ABOUT THIS TASK >> The required result is an exact copy of the lines from the one containing "grey tree: 12 -> 13" to the last line of the records, both ends included, without pictures.
*** Opening PROVIDED DATA ***
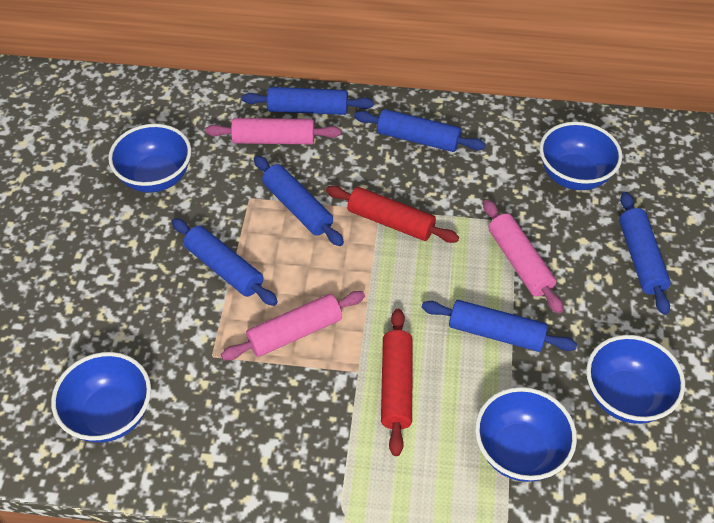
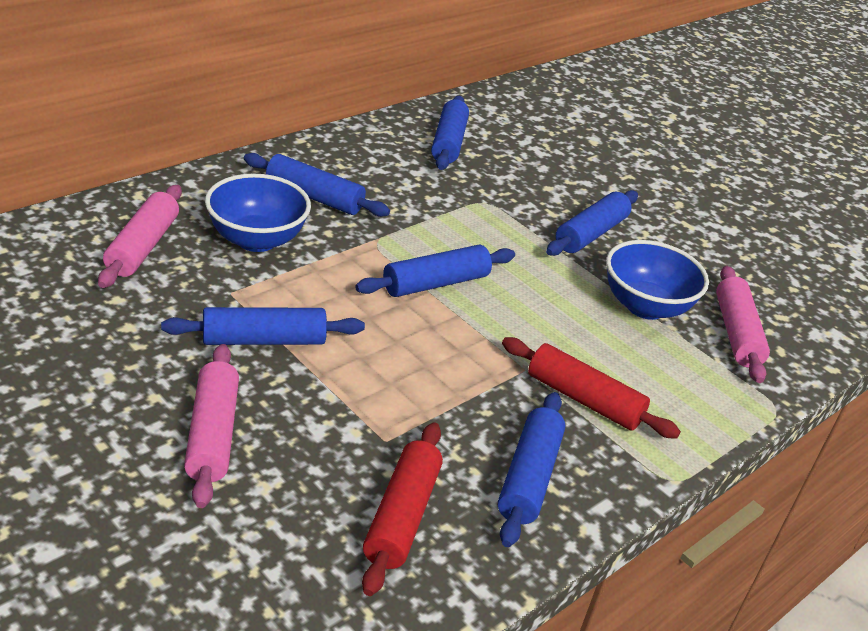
blue bowl: 5 -> 2

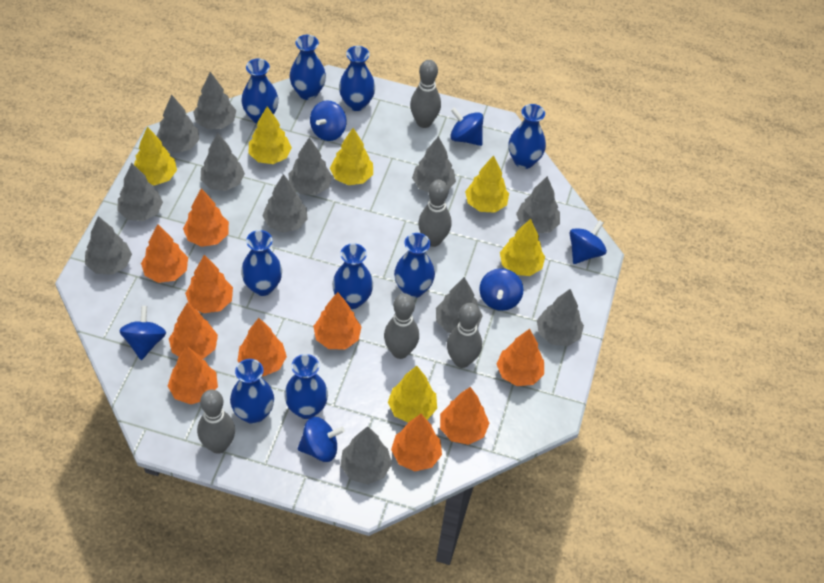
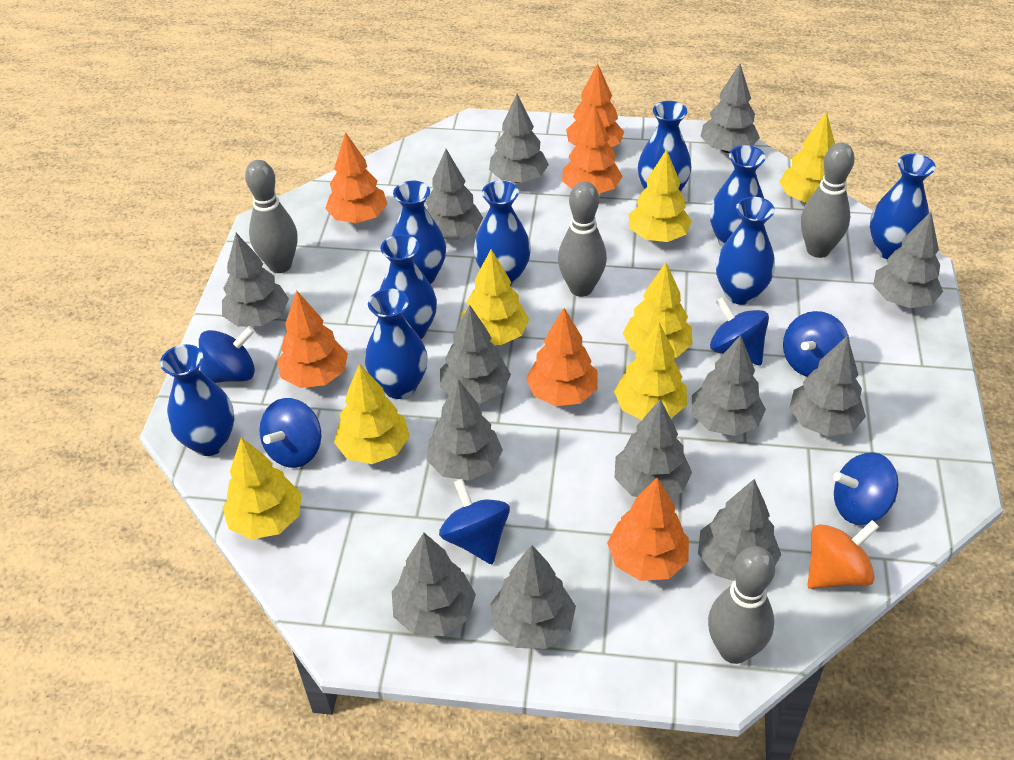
grey bowling pin: 5 -> 4
grey tree: 12 -> 13
orange spinning top: 0 -> 1
orange tree: 10 -> 6
yellow tree: 6 -> 7

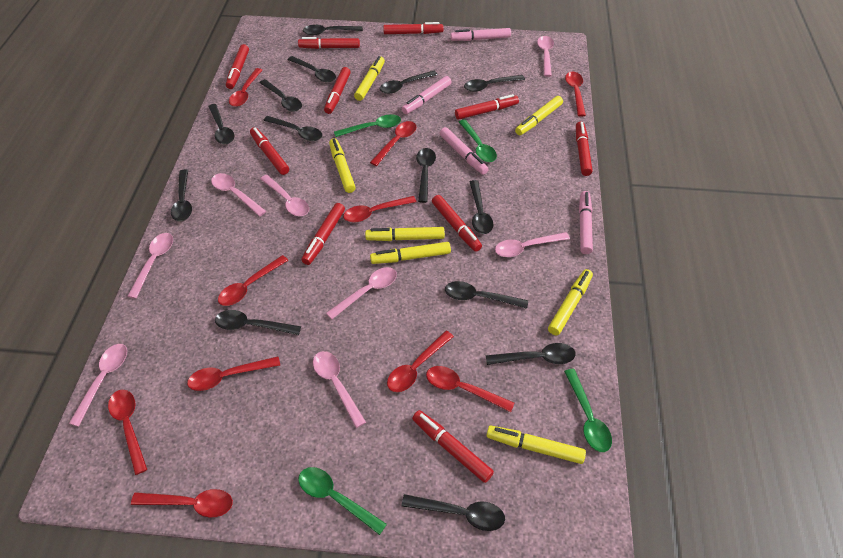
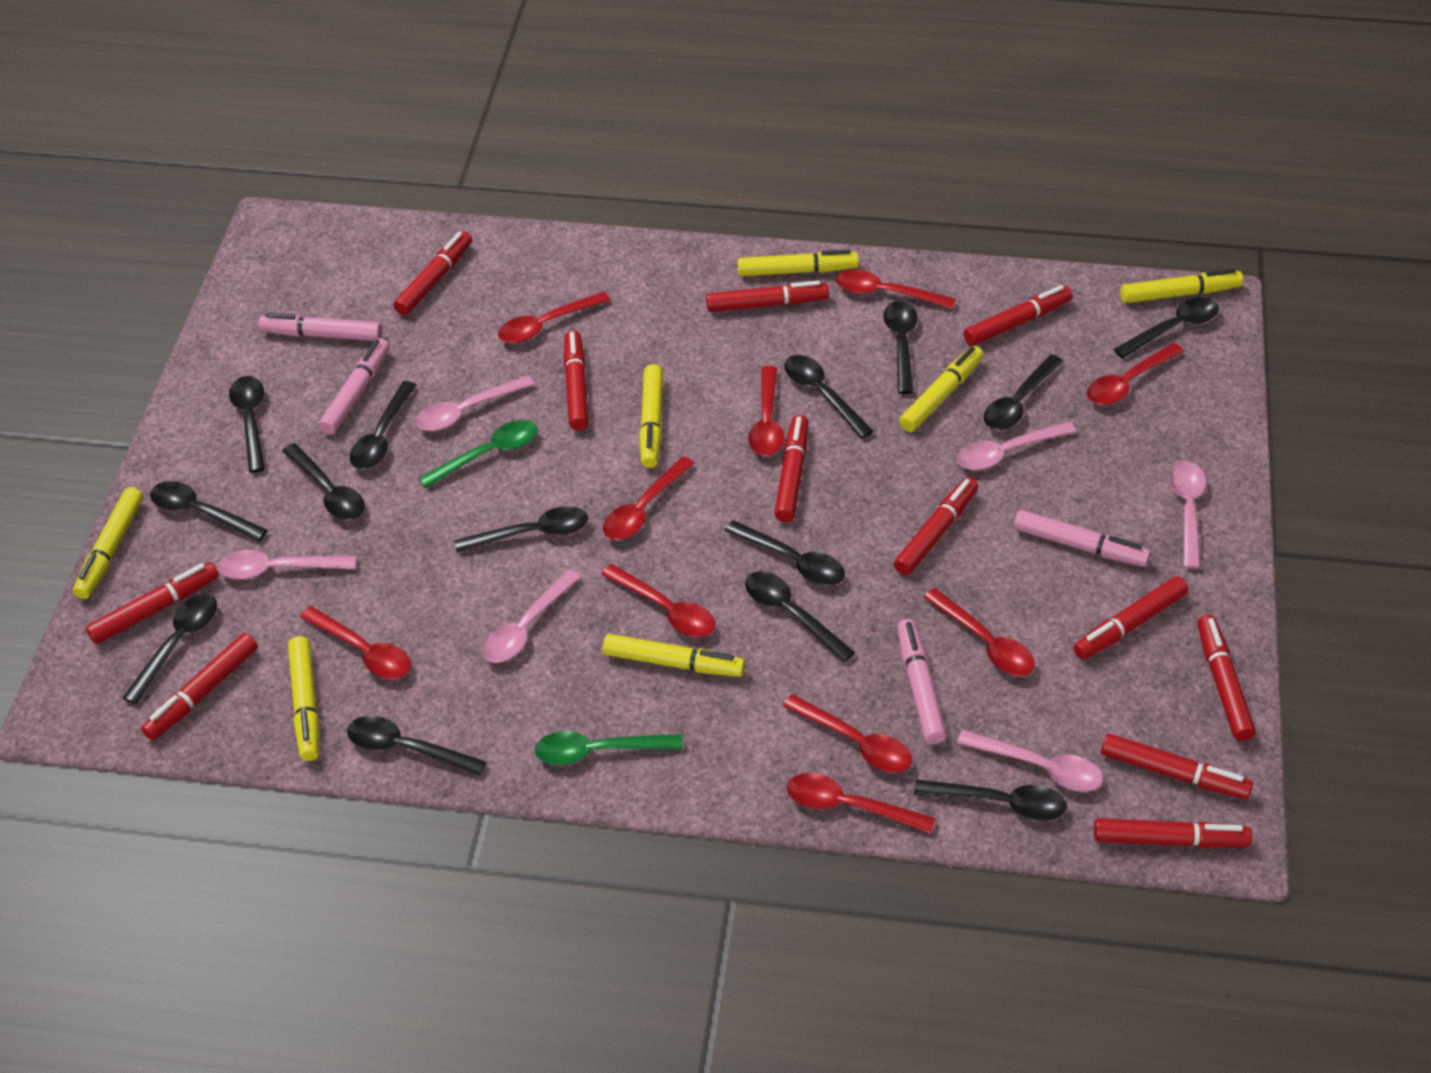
green spoon: 4 -> 2
pink spoon: 8 -> 6
red marker: 10 -> 12

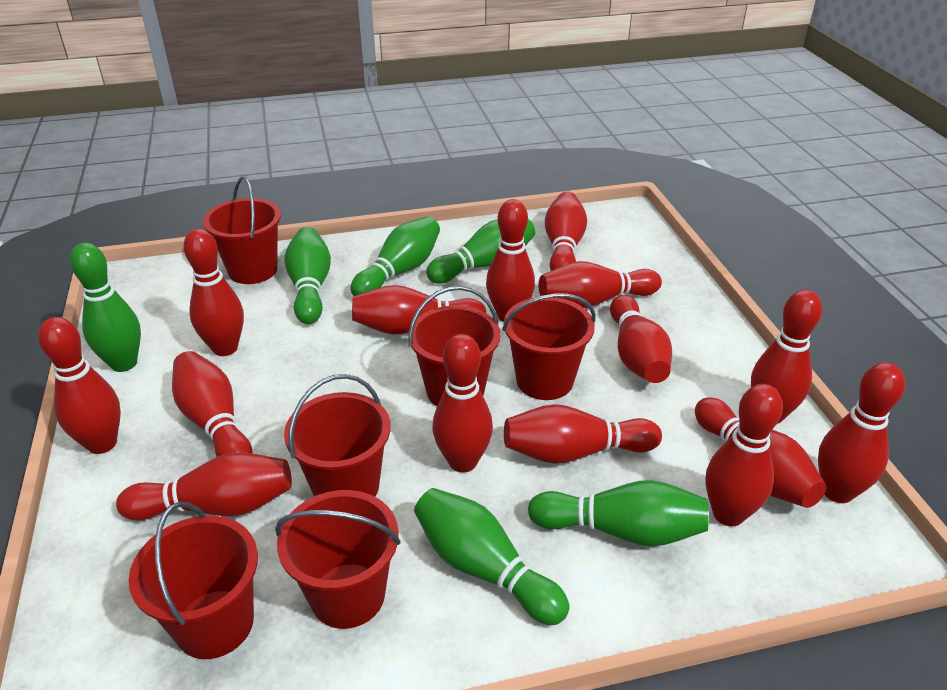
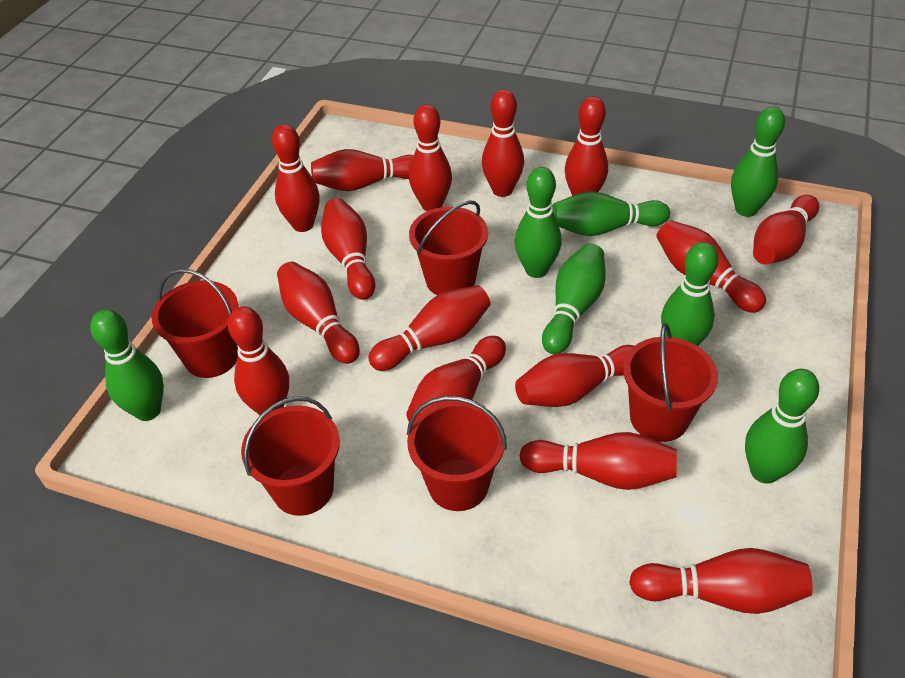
green bowling pin: 6 -> 7
red bucket: 6 -> 5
*** Closing PROVIDED DATA ***
ANSWER >>
grey tree: 12 -> 13
orange spinning top: 0 -> 1
orange tree: 10 -> 6
yellow tree: 6 -> 7

green spoon: 4 -> 2
pink spoon: 8 -> 6
red marker: 10 -> 12

green bowling pin: 6 -> 7
red bucket: 6 -> 5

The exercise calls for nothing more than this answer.